§ **YOUR ASSIGNMENT**
Gather each line of the records where "none" appears.

§ **EXERCISE DATA**
"""

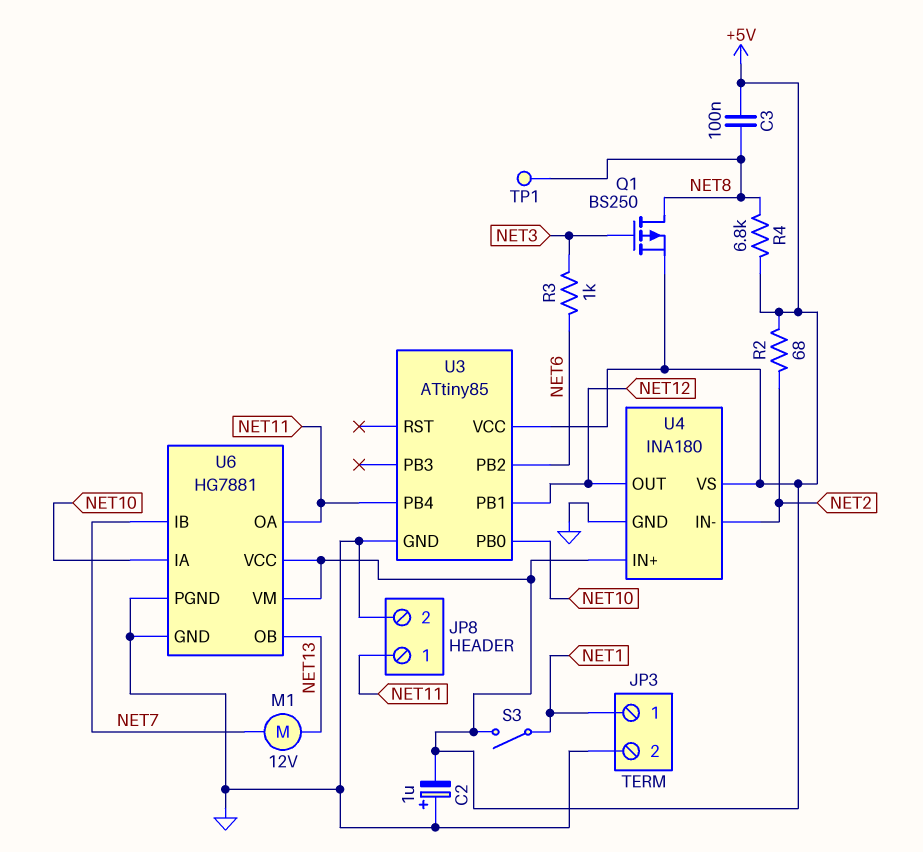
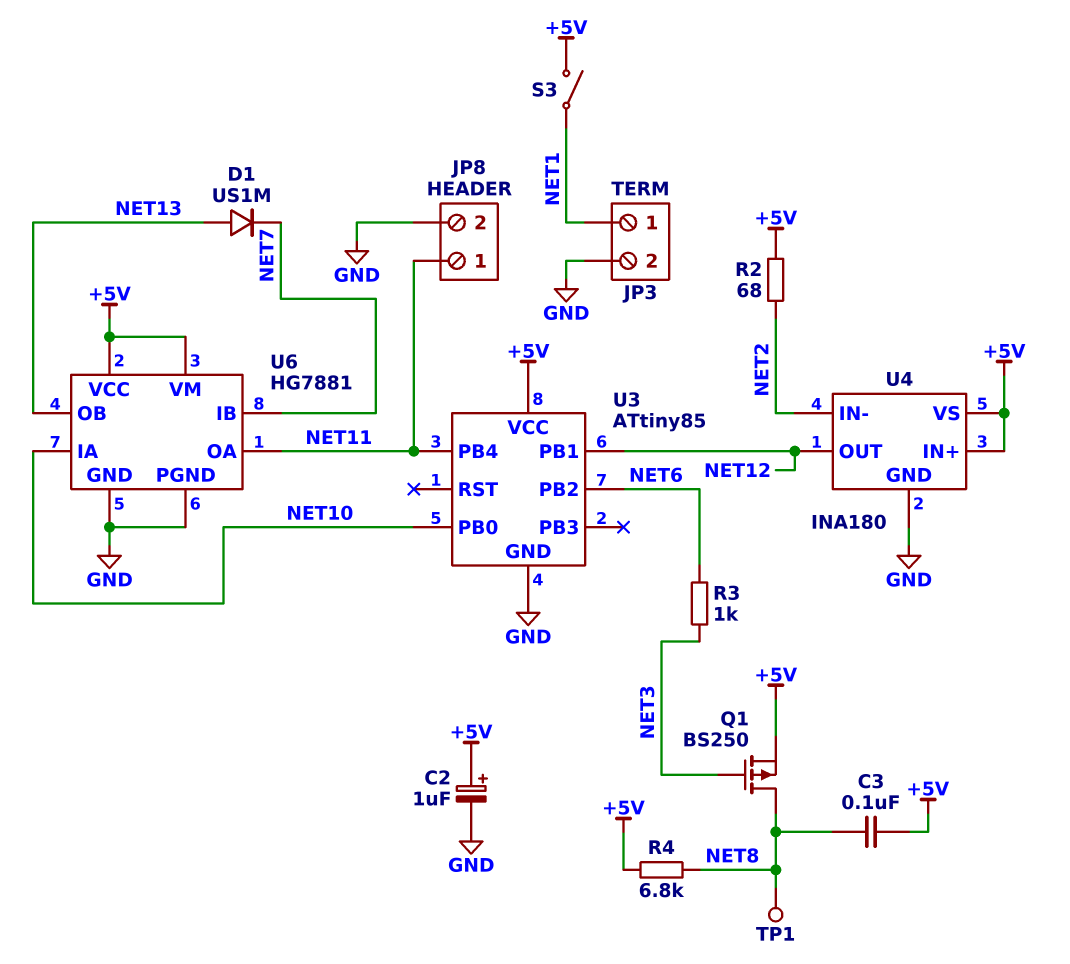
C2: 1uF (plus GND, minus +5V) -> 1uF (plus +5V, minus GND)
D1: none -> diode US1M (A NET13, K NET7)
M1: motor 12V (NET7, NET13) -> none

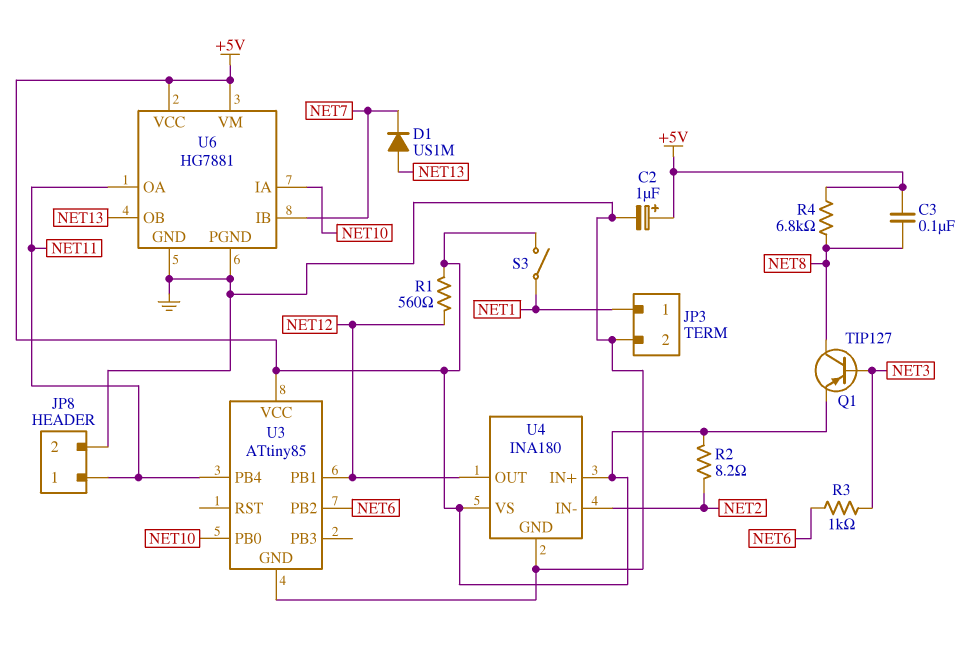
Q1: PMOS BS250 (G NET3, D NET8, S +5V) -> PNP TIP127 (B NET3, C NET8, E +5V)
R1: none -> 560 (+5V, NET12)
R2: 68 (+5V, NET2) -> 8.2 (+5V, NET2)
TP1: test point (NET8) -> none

"""

§ **RESULT**
D1: none -> diode US1M (A NET13, K NET7)
M1: motor 12V (NET7, NET13) -> none
R1: none -> 560 (+5V, NET12)
TP1: test point (NET8) -> none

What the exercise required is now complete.